[Entries on spatial positioning]
□ □ □ □ □

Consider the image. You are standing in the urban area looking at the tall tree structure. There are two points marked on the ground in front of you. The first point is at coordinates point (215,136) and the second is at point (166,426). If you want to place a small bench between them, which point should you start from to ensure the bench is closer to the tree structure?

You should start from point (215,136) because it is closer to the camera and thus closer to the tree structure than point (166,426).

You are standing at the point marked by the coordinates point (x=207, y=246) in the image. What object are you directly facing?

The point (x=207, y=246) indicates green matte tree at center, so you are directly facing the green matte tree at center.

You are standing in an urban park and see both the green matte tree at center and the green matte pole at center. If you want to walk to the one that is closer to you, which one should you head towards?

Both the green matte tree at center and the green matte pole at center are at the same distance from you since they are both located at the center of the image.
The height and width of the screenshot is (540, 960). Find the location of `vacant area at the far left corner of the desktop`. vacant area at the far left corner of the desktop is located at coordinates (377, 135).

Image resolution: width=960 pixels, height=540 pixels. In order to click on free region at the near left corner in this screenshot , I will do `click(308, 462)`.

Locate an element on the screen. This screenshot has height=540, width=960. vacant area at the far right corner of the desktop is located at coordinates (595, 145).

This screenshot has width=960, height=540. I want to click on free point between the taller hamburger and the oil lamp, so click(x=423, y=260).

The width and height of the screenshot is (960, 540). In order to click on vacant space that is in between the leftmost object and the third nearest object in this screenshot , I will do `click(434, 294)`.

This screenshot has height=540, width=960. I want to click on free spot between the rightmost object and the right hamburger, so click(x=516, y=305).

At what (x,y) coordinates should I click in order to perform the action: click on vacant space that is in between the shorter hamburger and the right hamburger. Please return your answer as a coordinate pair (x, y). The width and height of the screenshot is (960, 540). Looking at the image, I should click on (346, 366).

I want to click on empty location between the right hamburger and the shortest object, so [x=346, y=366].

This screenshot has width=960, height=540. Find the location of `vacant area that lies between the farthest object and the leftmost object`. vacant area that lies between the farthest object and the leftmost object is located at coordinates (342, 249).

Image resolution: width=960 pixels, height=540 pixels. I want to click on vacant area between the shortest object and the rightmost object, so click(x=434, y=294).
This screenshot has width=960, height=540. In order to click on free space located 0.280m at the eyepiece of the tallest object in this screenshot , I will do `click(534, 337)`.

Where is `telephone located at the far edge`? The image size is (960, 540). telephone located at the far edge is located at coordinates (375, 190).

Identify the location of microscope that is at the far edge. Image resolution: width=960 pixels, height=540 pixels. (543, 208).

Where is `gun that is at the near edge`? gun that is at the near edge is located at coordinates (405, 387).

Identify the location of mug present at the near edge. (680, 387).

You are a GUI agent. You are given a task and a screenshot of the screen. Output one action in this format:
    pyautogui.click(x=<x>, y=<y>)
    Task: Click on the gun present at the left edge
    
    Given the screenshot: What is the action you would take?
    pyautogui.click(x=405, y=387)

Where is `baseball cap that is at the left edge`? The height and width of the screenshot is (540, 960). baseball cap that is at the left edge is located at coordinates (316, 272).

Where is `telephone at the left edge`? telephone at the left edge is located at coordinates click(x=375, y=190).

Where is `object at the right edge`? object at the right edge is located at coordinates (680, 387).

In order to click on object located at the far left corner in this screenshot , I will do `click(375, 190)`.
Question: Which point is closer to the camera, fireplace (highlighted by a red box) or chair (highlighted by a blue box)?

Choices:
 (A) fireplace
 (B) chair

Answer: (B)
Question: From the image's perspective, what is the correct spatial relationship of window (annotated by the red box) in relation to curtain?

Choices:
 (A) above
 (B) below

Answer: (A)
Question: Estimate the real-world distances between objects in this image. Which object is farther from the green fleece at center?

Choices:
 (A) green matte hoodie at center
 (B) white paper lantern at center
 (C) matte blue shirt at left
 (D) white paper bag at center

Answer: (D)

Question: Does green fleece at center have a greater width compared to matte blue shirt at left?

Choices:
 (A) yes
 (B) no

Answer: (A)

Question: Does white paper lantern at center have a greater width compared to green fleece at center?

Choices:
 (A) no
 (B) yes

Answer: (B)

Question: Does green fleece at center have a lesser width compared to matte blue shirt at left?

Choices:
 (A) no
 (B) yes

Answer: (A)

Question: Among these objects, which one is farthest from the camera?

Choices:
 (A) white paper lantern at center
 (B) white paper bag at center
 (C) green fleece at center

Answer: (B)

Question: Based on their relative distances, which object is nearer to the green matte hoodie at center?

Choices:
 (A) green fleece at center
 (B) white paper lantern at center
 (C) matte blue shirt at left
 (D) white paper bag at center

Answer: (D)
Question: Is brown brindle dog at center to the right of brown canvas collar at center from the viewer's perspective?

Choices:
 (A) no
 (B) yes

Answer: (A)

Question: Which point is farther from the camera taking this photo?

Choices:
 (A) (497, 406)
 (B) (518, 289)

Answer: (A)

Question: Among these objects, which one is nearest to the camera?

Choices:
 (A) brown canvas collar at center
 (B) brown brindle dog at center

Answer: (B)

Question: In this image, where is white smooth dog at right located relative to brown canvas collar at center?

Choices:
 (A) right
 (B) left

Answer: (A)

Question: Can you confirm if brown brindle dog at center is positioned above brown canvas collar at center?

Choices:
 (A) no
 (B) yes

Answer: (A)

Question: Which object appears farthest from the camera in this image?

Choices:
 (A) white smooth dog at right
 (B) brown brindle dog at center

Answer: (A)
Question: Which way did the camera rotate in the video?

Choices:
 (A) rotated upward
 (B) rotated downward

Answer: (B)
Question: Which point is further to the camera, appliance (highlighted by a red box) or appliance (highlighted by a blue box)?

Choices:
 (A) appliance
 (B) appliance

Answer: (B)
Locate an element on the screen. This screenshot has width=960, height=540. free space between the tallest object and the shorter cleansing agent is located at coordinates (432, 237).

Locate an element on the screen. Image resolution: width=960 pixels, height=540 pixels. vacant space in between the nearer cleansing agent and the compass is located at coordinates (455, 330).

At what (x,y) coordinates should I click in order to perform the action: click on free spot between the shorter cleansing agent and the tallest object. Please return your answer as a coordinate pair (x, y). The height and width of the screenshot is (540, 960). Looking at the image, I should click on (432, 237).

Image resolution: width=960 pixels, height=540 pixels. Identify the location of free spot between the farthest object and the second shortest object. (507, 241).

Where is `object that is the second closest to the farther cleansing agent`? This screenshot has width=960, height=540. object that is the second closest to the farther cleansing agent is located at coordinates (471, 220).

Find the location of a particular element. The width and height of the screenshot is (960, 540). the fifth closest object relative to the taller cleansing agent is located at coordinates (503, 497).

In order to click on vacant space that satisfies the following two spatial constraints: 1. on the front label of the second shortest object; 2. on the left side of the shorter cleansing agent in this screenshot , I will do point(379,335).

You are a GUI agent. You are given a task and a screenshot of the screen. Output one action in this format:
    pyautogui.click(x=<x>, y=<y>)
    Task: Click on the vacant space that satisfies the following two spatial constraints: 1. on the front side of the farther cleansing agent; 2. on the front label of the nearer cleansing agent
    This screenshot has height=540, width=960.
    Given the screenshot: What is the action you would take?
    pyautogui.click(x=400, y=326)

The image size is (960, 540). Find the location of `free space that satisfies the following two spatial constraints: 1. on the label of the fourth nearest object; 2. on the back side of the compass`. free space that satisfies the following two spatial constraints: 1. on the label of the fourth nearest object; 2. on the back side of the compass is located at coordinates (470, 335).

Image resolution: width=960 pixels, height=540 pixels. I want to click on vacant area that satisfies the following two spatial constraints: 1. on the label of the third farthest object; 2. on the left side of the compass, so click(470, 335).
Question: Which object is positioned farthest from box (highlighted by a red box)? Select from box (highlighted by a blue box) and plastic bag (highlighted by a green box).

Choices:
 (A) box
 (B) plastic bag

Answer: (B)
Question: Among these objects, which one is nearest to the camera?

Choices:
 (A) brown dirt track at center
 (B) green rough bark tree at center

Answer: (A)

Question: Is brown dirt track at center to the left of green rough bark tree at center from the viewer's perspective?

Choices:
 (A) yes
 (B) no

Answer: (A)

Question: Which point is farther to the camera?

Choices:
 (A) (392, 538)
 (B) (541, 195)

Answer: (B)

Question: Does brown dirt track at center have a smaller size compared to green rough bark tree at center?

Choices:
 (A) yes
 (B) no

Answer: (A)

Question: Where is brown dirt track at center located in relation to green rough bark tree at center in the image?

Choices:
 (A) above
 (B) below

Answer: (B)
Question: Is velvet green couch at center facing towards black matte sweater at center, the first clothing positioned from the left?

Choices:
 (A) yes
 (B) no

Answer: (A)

□ □ □ □ □

◆ **Brief**
Please update the lines starting with the line that contains "on (346, 366)." and going on through the line that contains "Identify the location of microscope" by replacing "hamburger" with "sandwich" and leaving everything else unchanged. Return only those lines.

◆ **Solution below**
At what (x,y) coordinates should I click in order to perform the action: click on vacant space that is in between the shorter sandwich and the right sandwich. Please return your answer as a coordinate pair (x, y). The width and height of the screenshot is (960, 540). Looking at the image, I should click on (346, 366).

I want to click on empty location between the right sandwich and the shortest object, so [x=346, y=366].

This screenshot has width=960, height=540. Find the location of `vacant area that lies between the farthest object and the leftmost object`. vacant area that lies between the farthest object and the leftmost object is located at coordinates (342, 249).

Image resolution: width=960 pixels, height=540 pixels. I want to click on vacant area between the shortest object and the rightmost object, so click(x=434, y=294).
This screenshot has width=960, height=540. In order to click on free space located 0.280m at the eyepiece of the tallest object in this screenshot , I will do `click(534, 337)`.

Where is `telephone located at the far edge`? The image size is (960, 540). telephone located at the far edge is located at coordinates (375, 190).

Identify the location of microscope that is at the far edge. Image resolution: width=960 pixels, height=540 pixels. (543, 208).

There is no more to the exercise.